(Geometric object motion data)

* * * *

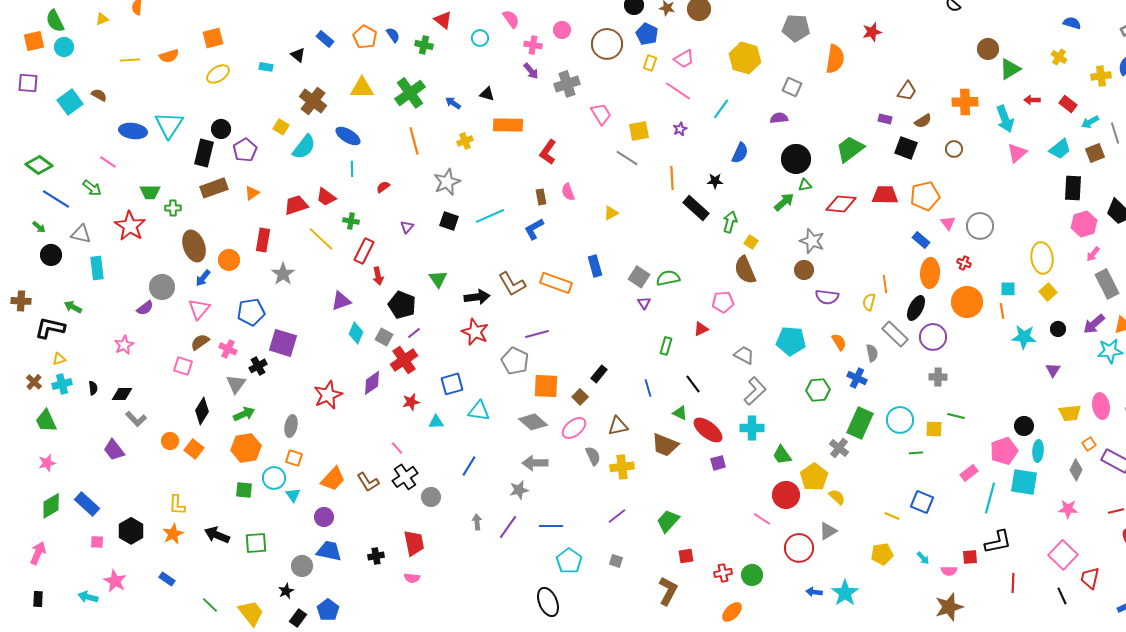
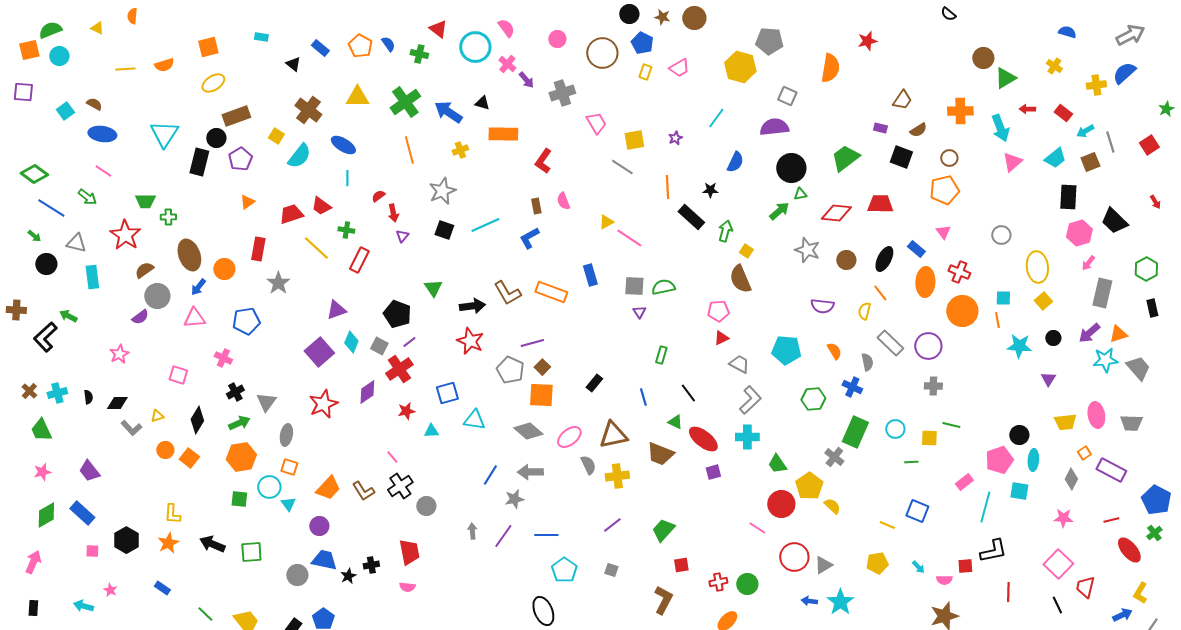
yellow triangle: (102, 19) -> (97, 28), turned 48
green semicircle: (55, 21) -> (50, 30), turned 95
gray pentagon: (796, 28) -> (769, 41), moved
cyan circle: (480, 38) -> (475, 47), size x1.8
pink cross: (533, 45) -> (507, 64), moved, turned 30
cyan rectangle: (266, 67) -> (261, 37), moved
pink line: (678, 91) -> (629, 238), moved
cyan square: (70, 102) -> (65, 111), size x0.7
blue arrow: (453, 103) -> (448, 112), size x1.8
purple semicircle: (779, 118) -> (774, 127), size x1.6
blue ellipse: (133, 131) -> (102, 134), moved
brown rectangle: (214, 188) -> (236, 116), moved
orange pentagon: (925, 196) -> (944, 190), moved
gray circle: (980, 226) -> (1001, 235), moved, size x0.7
red cross: (964, 263) -> (959, 272), size x1.5
brown circle: (804, 270) -> (846, 260), moved
red arrow: (378, 276) -> (393, 213), moved
gray square: (639, 277) -> (634, 286), turned -30
orange line: (885, 284) -> (880, 293), turned -30
gray rectangle: (1107, 284) -> (1102, 293), turned 40
black ellipse: (916, 308) -> (884, 259), moved
pink triangle: (199, 309) -> (194, 318), turned 45
black L-shape: (50, 328) -> (45, 337), turned -56
red triangle: (701, 329) -> (721, 338), moved
brown semicircle: (200, 342) -> (144, 270), moved
purple square: (283, 343) -> (319, 352), moved, turned 32
yellow triangle: (59, 359) -> (157, 416), moved
black cross: (258, 366) -> (235, 392), moved
gray triangle: (236, 384) -> (266, 402), moved
brown square: (580, 397) -> (542, 367), moved
cyan circle: (900, 420) -> (895, 429), size x0.7
brown triangle: (618, 426) -> (613, 435), size x1.4
purple trapezoid: (114, 450) -> (89, 471), moved
blue line: (469, 466) -> (490, 475), moved
cyan square: (1024, 482) -> (1019, 491), size x0.7
gray triangle: (828, 531) -> (823, 565), moved
pink star: (115, 581) -> (110, 590), size x0.6
black star: (286, 591) -> (348, 576), moved

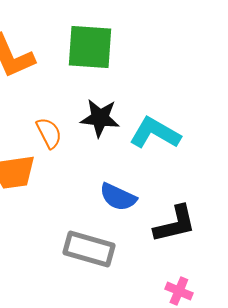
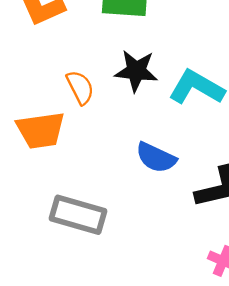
gray rectangle: (89, 249) -> (78, 215), moved

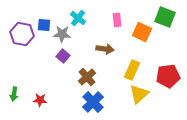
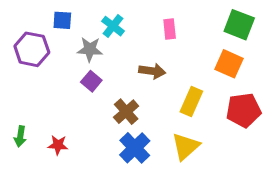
blue square: (44, 25) -> (62, 20), moved
orange square: (142, 32) -> (229, 64), moved
yellow triangle: (139, 94) -> (186, 146), moved

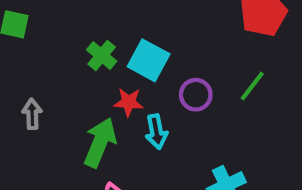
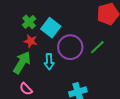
purple circle: (196, 95) -> (70, 47), size x1.6
red star: (129, 102) -> (31, 41), moved

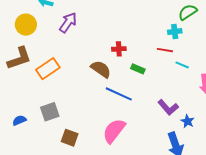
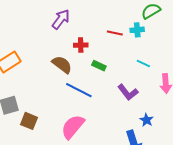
purple arrow: (68, 23) -> (61, 19), moved
red line: (165, 50) -> (115, 33), moved
purple L-shape: (168, 107) -> (128, 92), moved
brown square: (70, 138) -> (29, 121), moved

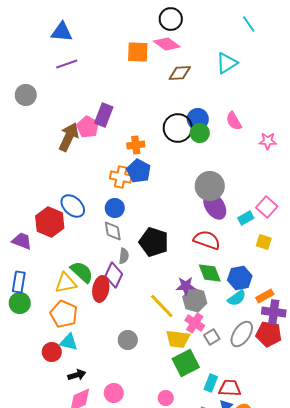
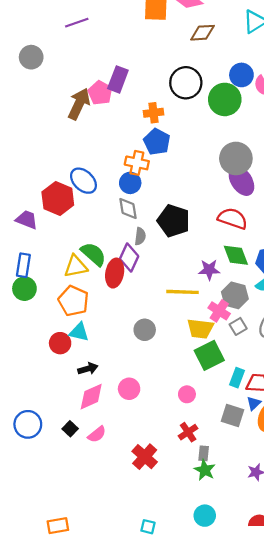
blue circle: (198, 119) -> (241, 75), moved
black circle: (178, 128) -> (186, 83), moved
green circle: (200, 133) -> (225, 99), size x1.5
orange cross: (121, 177) -> (137, 163), moved
gray hexagon: (195, 300) -> (235, 295), moved
yellow line: (162, 306) -> (182, 292), turned -44

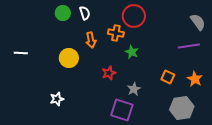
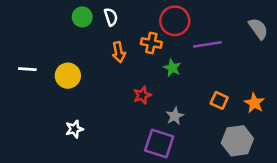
purple line: (189, 46) -> (207, 44), moved
yellow circle: (69, 58) -> (68, 76), moved

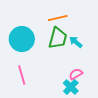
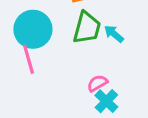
pink semicircle: (76, 74) -> (97, 83), moved
pink line: (22, 75) -> (28, 59), moved

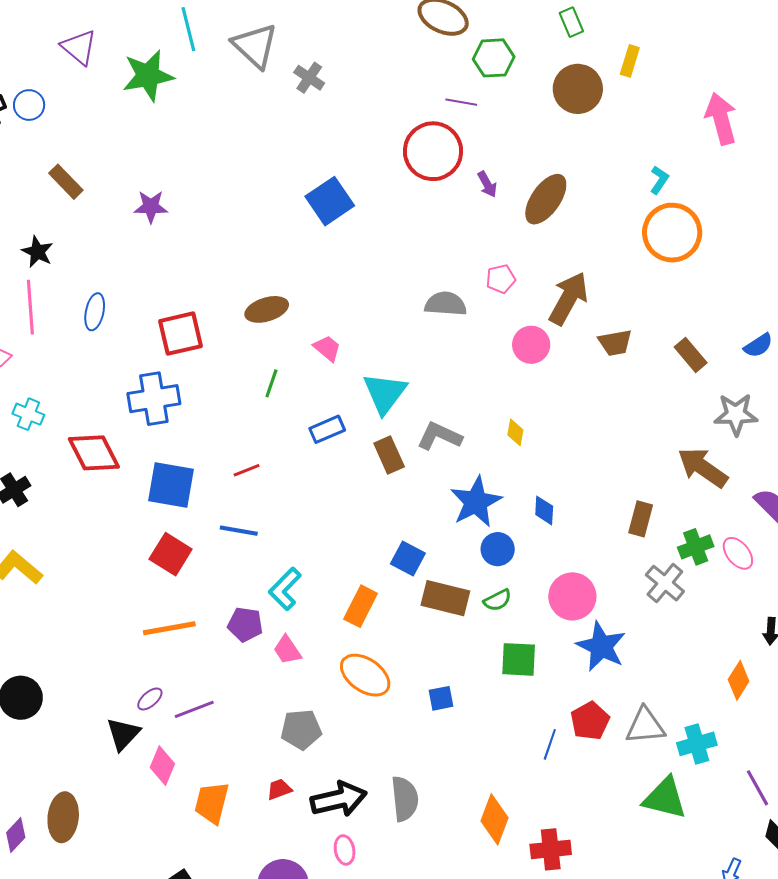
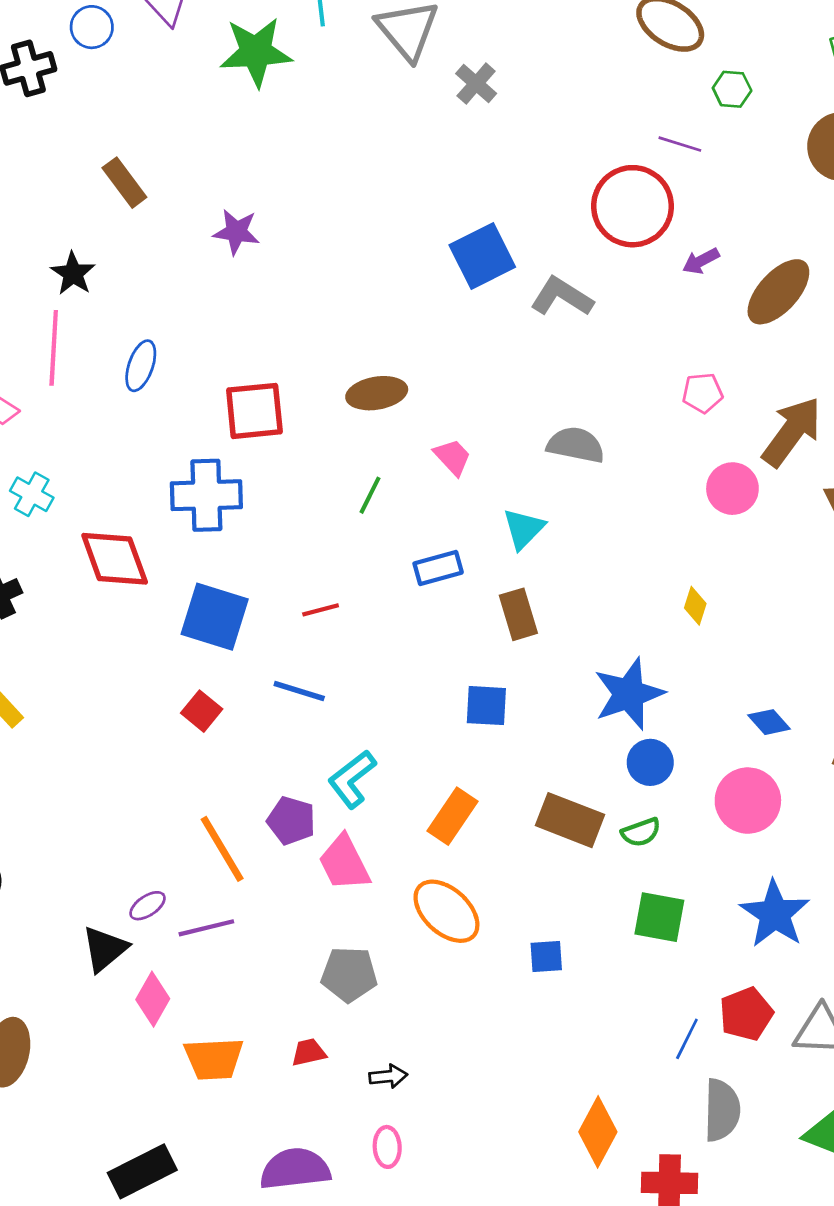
green hexagon: (494, 58) -> (732, 89), size x0.7
blue circle: (29, 105) -> (92, 27), moved
purple arrow: (487, 184) -> (701, 261), turned 84
gray semicircle: (446, 304) -> (576, 445), moved
cyan triangle: (385, 393) -> (524, 529), size x0.7
gray L-shape: (439, 436) -> (562, 297), moved
blue diamond: (544, 510) -> (769, 722), moved, turned -52
red square: (171, 554) -> (202, 711), size x0.7
blue square: (408, 558) -> (486, 706), moved, turned -32
pink circle: (572, 596) -> (748, 801), moved
orange line: (169, 628) -> (222, 849), moved, turned 62
pink trapezoid: (287, 650) -> (344, 863), size x1.4
black arrow: (339, 799) -> (388, 1076), size x0.5
gray semicircle: (405, 799) -> (722, 1110), moved
orange trapezoid: (212, 803) -> (214, 1059), turned -114

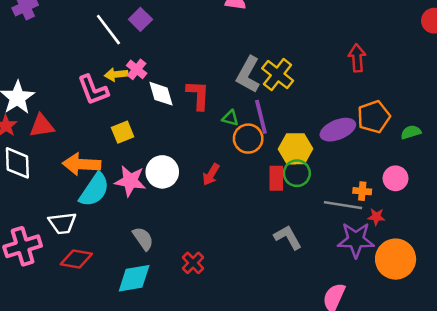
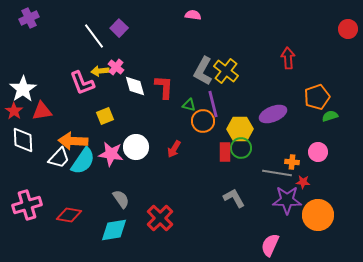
orange pentagon: (374, 117) -> (317, 97), moved
white trapezoid: (62, 223) -> (59, 158), moved, turned -40
red cross: (193, 263) -> (160, 218), size x1.5

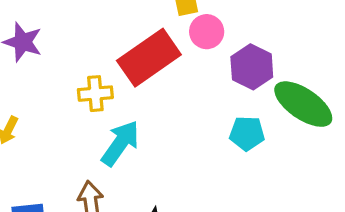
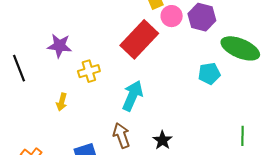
purple hexagon: (252, 67) -> (202, 17), moved
yellow cross: (95, 94) -> (89, 71), moved

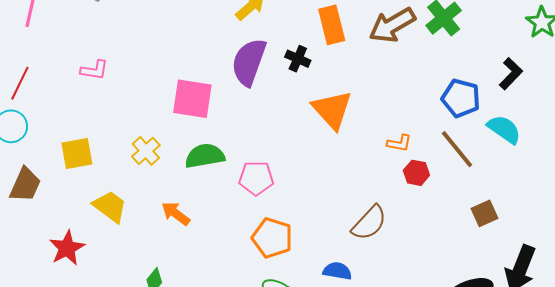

* * * *

* _WHAT IS EXPECTED_
The whole of the data above needs retyping exactly, with pictures omitted.

* _OUTPUT OF THE EXERCISE_
yellow triangle: (102, 19) -> (97, 28), turned 48
green semicircle: (55, 21) -> (50, 30), turned 95
gray pentagon: (796, 28) -> (769, 41), moved
cyan circle: (480, 38) -> (475, 47), size x1.8
pink cross: (533, 45) -> (507, 64), moved, turned 30
cyan rectangle: (266, 67) -> (261, 37), moved
pink line: (678, 91) -> (629, 238), moved
cyan square: (70, 102) -> (65, 111), size x0.7
blue arrow: (453, 103) -> (448, 112), size x1.8
purple semicircle: (779, 118) -> (774, 127), size x1.6
blue ellipse: (133, 131) -> (102, 134), moved
brown rectangle: (214, 188) -> (236, 116), moved
orange pentagon: (925, 196) -> (944, 190), moved
gray circle: (980, 226) -> (1001, 235), moved, size x0.7
red cross: (964, 263) -> (959, 272), size x1.5
brown circle: (804, 270) -> (846, 260), moved
red arrow: (378, 276) -> (393, 213), moved
gray square: (639, 277) -> (634, 286), turned -30
orange line: (885, 284) -> (880, 293), turned -30
gray rectangle: (1107, 284) -> (1102, 293), turned 40
black ellipse: (916, 308) -> (884, 259), moved
pink triangle: (199, 309) -> (194, 318), turned 45
black L-shape: (50, 328) -> (45, 337), turned -56
red triangle: (701, 329) -> (721, 338), moved
brown semicircle: (200, 342) -> (144, 270), moved
purple square: (283, 343) -> (319, 352), moved, turned 32
yellow triangle: (59, 359) -> (157, 416), moved
black cross: (258, 366) -> (235, 392), moved
gray triangle: (236, 384) -> (266, 402), moved
brown square: (580, 397) -> (542, 367), moved
cyan circle: (900, 420) -> (895, 429), size x0.7
brown triangle: (618, 426) -> (613, 435), size x1.4
purple trapezoid: (114, 450) -> (89, 471), moved
blue line: (469, 466) -> (490, 475), moved
cyan square: (1024, 482) -> (1019, 491), size x0.7
gray triangle: (828, 531) -> (823, 565), moved
pink star: (115, 581) -> (110, 590), size x0.6
black star: (286, 591) -> (348, 576), moved

gray rectangle: (89, 249) -> (78, 215), moved

blue square: (44, 25) -> (62, 20), moved
orange square: (142, 32) -> (229, 64), moved
yellow triangle: (139, 94) -> (186, 146), moved

purple circle: (196, 95) -> (70, 47), size x1.6
red star: (129, 102) -> (31, 41), moved

purple arrow: (68, 23) -> (61, 19), moved
red line: (165, 50) -> (115, 33), moved
purple L-shape: (168, 107) -> (128, 92), moved
brown square: (70, 138) -> (29, 121), moved

blue circle: (198, 119) -> (241, 75), moved
black circle: (178, 128) -> (186, 83), moved
green circle: (200, 133) -> (225, 99), size x1.5
orange cross: (121, 177) -> (137, 163), moved
gray hexagon: (195, 300) -> (235, 295), moved
yellow line: (162, 306) -> (182, 292), turned -44

purple line: (189, 46) -> (207, 44), moved
yellow circle: (69, 58) -> (68, 76), moved

pink semicircle: (76, 74) -> (97, 83), moved
pink line: (22, 75) -> (28, 59), moved

green hexagon: (494, 58) -> (732, 89), size x0.7
blue circle: (29, 105) -> (92, 27), moved
purple arrow: (487, 184) -> (701, 261), turned 84
gray semicircle: (446, 304) -> (576, 445), moved
cyan triangle: (385, 393) -> (524, 529), size x0.7
gray L-shape: (439, 436) -> (562, 297), moved
blue diamond: (544, 510) -> (769, 722), moved, turned -52
red square: (171, 554) -> (202, 711), size x0.7
blue square: (408, 558) -> (486, 706), moved, turned -32
pink circle: (572, 596) -> (748, 801), moved
orange line: (169, 628) -> (222, 849), moved, turned 62
pink trapezoid: (287, 650) -> (344, 863), size x1.4
black arrow: (339, 799) -> (388, 1076), size x0.5
gray semicircle: (405, 799) -> (722, 1110), moved
orange trapezoid: (212, 803) -> (214, 1059), turned -114

orange pentagon: (374, 117) -> (317, 97), moved
white trapezoid: (62, 223) -> (59, 158), moved, turned -40
red cross: (193, 263) -> (160, 218), size x1.5

purple hexagon: (252, 67) -> (202, 17), moved
yellow cross: (95, 94) -> (89, 71), moved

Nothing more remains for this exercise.